**Directive:**
Write out again, exactly, the lines below starting at the one with "blue 1x3 plate" and ending at the one with "pink 1x1 plate [192,61,243,113]".

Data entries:
- Opening Delimiter -

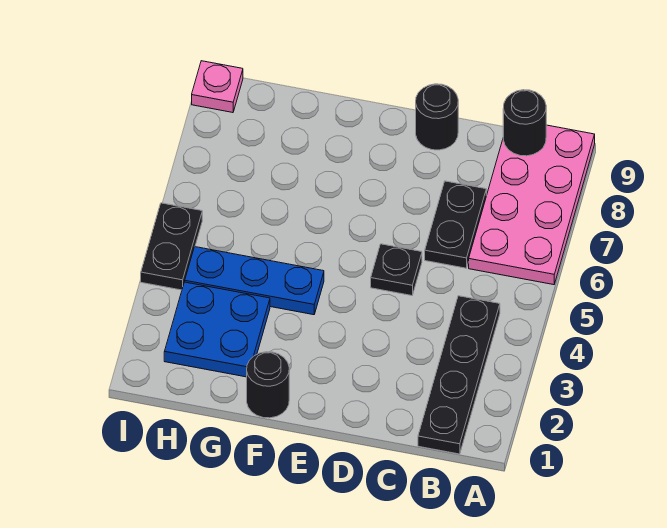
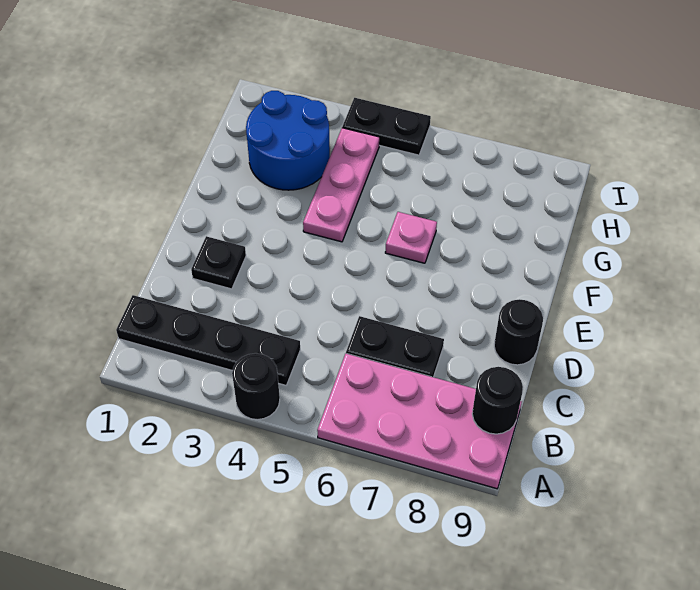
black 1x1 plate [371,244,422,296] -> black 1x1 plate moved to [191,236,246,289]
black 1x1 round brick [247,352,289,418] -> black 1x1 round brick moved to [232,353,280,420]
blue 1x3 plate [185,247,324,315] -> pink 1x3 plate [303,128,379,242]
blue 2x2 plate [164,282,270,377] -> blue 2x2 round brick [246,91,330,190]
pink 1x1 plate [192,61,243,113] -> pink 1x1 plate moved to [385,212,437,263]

- Closing Delimiter -
- Opening Delimiter -

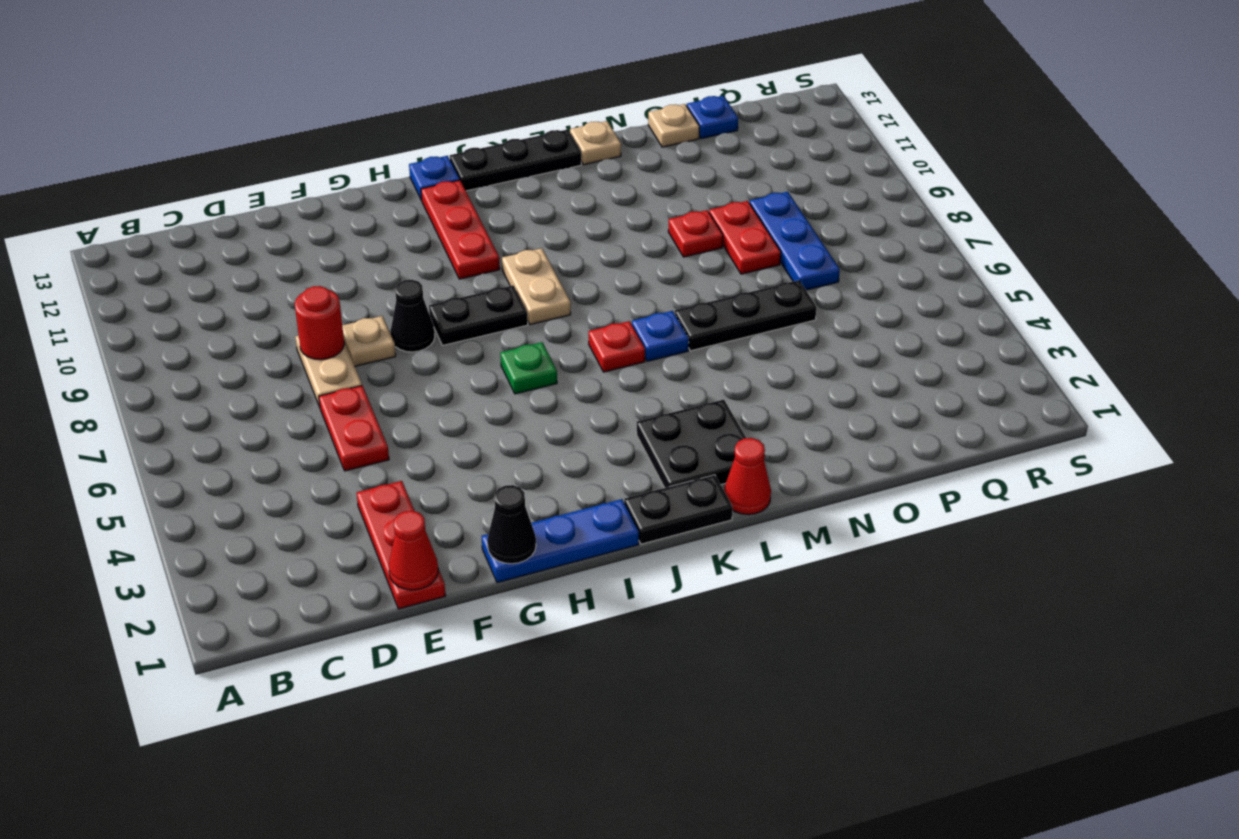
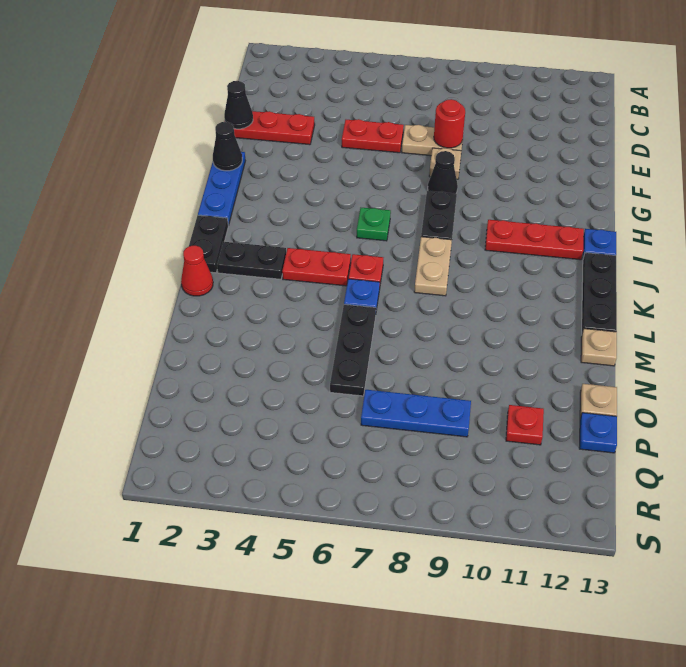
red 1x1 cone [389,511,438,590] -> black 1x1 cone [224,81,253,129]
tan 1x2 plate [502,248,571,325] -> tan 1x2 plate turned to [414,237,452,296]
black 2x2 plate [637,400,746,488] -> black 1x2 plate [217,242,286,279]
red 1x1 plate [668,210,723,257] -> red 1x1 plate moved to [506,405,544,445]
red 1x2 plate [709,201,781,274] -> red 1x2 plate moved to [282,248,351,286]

- Closing Delimiter -

**Answer below:**
blue 1x3 plate [185,247,324,315] -> pink 1x3 plate [303,128,379,242]
blue 2x2 plate [164,282,270,377] -> blue 2x2 round brick [246,91,330,190]
pink 1x1 plate [192,61,243,113] -> pink 1x1 plate moved to [385,212,437,263]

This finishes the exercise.